WHAT IS BEING ASKED: Your answer should consist of each line from the data below that contains "BARO".

Stored items from a collection
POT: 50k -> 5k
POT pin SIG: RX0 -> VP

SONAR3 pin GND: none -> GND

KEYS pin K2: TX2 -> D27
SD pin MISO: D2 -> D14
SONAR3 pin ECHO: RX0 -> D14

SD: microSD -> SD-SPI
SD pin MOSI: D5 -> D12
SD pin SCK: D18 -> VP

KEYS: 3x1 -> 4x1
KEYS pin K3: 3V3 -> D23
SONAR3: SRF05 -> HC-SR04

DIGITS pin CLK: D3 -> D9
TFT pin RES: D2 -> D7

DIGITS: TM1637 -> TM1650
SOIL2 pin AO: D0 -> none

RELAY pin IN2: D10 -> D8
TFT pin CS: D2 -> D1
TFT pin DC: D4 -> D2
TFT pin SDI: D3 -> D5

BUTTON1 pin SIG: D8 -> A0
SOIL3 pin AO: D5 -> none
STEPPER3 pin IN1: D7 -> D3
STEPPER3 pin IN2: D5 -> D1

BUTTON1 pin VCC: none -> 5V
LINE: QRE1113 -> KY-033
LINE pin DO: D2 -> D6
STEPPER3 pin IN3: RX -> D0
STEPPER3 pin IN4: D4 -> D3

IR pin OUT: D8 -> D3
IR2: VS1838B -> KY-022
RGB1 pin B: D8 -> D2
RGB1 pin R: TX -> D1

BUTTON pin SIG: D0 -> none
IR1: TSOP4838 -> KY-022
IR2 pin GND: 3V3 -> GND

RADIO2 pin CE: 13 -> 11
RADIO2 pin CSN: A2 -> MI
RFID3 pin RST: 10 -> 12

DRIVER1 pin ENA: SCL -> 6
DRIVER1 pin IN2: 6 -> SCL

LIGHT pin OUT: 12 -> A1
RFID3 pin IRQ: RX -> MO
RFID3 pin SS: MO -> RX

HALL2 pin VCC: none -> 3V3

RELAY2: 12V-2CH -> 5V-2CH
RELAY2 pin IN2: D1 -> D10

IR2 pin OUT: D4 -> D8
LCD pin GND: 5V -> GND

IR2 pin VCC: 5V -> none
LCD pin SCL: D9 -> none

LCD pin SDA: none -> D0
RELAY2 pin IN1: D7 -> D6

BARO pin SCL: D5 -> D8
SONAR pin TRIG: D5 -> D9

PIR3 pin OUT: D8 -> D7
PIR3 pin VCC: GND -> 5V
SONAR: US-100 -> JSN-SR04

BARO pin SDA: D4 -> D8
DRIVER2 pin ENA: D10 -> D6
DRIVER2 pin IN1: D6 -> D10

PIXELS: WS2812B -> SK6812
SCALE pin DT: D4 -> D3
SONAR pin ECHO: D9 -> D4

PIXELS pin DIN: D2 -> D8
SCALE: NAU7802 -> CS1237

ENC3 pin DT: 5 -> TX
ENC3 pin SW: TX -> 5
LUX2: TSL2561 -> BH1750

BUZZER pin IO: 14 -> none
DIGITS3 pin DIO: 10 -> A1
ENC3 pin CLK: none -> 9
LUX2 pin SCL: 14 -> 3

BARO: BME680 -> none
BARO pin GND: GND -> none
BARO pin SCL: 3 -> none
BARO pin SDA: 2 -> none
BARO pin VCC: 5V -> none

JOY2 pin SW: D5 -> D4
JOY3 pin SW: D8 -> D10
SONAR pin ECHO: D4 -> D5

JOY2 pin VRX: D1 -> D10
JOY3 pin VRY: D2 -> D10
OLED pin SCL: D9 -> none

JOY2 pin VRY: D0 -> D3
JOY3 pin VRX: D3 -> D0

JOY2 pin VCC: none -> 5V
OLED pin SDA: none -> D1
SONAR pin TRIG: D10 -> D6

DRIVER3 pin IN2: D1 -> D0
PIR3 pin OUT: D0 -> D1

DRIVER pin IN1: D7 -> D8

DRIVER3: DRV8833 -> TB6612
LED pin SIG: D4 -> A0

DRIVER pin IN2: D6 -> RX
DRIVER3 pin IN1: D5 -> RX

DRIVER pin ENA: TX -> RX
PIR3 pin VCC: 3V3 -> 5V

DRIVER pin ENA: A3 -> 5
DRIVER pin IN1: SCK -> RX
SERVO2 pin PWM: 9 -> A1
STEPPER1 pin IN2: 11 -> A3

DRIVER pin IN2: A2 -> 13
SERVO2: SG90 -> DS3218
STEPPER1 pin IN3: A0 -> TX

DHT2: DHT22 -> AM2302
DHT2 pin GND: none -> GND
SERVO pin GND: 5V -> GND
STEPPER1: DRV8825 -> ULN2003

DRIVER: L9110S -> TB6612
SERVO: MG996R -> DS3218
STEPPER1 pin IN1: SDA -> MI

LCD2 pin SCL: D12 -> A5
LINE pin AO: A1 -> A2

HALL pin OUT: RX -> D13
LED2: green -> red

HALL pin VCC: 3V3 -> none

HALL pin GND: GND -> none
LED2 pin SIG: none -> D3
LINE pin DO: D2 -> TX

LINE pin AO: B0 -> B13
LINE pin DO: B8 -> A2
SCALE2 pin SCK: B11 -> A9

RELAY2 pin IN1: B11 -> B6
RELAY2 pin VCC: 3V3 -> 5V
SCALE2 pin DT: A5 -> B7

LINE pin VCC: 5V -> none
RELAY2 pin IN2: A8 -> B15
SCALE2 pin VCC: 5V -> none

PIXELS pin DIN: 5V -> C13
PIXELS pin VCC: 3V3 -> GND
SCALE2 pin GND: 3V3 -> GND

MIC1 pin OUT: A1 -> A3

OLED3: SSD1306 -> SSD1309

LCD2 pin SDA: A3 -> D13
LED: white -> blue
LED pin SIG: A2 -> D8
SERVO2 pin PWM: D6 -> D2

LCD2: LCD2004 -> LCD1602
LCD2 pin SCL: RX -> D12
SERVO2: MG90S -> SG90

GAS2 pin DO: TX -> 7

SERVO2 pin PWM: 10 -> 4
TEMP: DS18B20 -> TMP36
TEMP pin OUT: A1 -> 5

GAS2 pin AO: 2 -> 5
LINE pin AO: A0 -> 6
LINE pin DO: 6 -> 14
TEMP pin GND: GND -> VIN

THE ANSWER:
BARO pin SCL: D5 -> D8
BARO pin SDA: D4 -> D8
BARO: BME680 -> none
BARO pin GND: GND -> none
BARO pin SCL: 3 -> none
BARO pin SDA: 2 -> none
BARO pin VCC: 5V -> none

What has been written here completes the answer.